SUPPLIED MATERIAL =
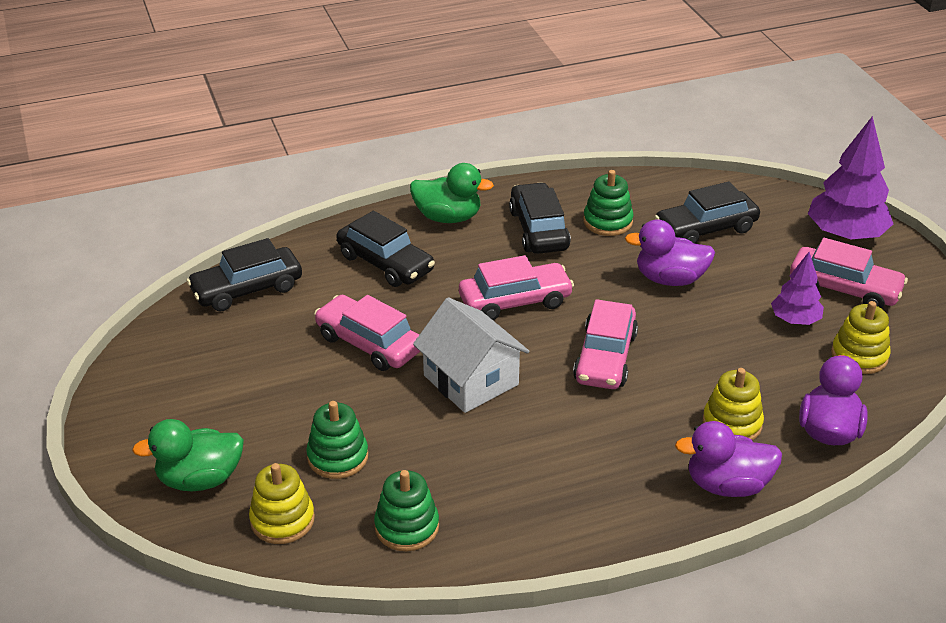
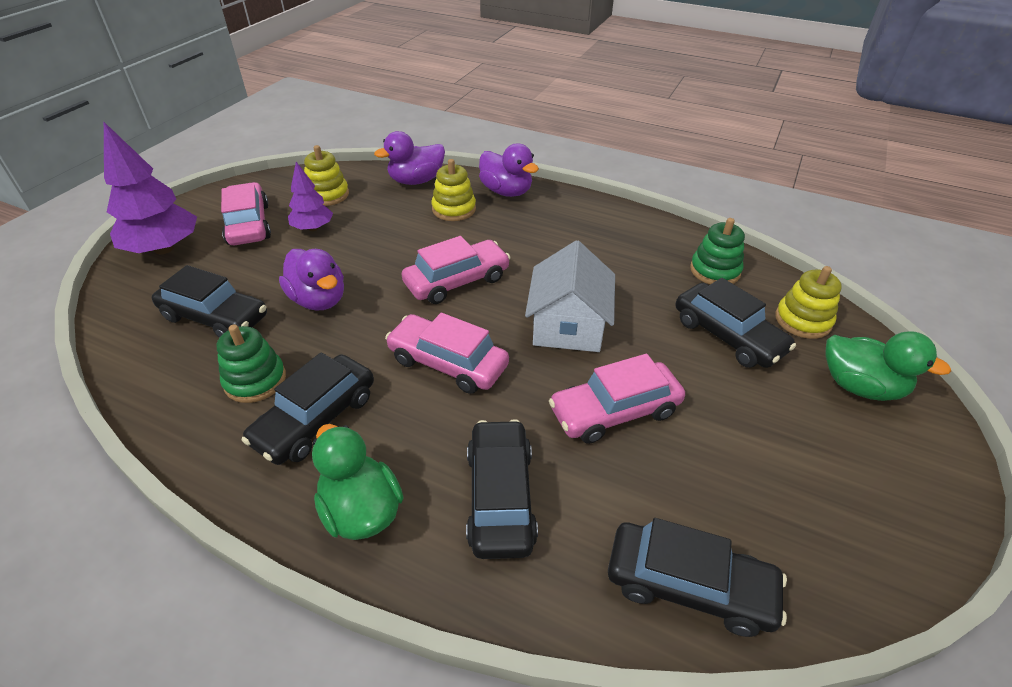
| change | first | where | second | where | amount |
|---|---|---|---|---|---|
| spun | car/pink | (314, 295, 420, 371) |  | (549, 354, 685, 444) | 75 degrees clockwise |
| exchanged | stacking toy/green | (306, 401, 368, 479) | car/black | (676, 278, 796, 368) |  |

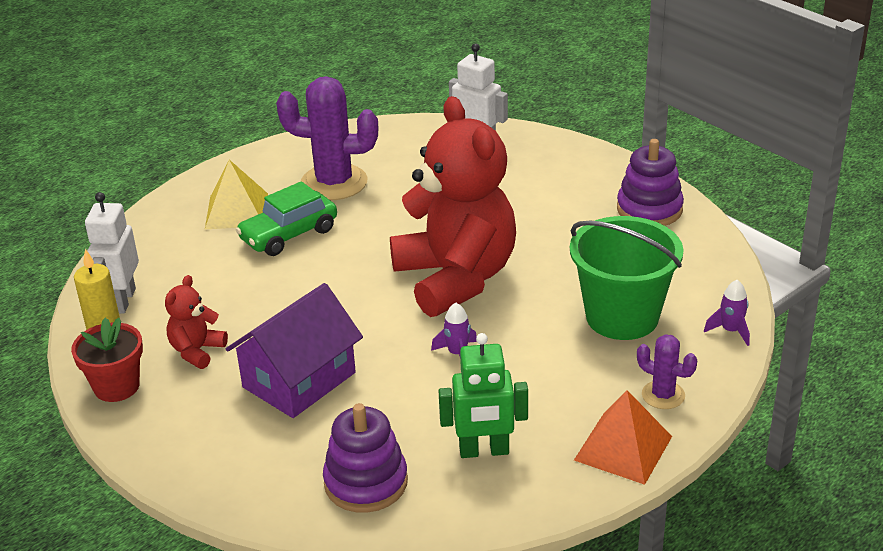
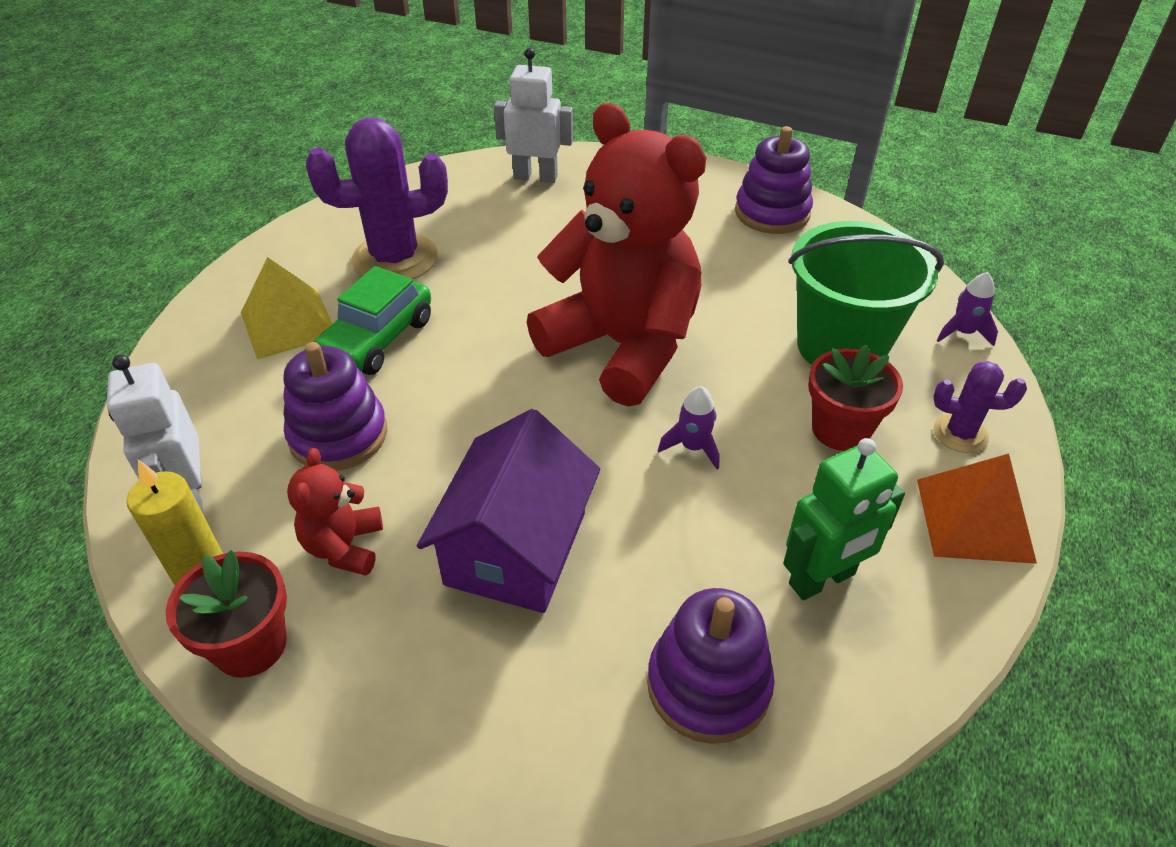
| change | first | where | second | where | amount |
|---|---|---|---|---|---|
| appeared |  |  | stacking toy/purple | (283, 342, 387, 471) |  |
| appeared |  |  | flower pot/red | (808, 345, 903, 451) |  |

BRIEF = After locating the line that contains "degrees clockwise |", output it and all later lines through the end of the material exactly, leaving out pictures.

ANSWER TO THIS TASK =
| spun | car/pink | (314, 295, 420, 371) |  | (549, 354, 685, 444) | 75 degrees clockwise |
| exchanged | stacking toy/green | (306, 401, 368, 479) | car/black | (676, 278, 796, 368) |  |

| change | first | where | second | where | amount |
|---|---|---|---|---|---|
| appeared |  |  | stacking toy/purple | (283, 342, 387, 471) |  |
| appeared |  |  | flower pot/red | (808, 345, 903, 451) |  |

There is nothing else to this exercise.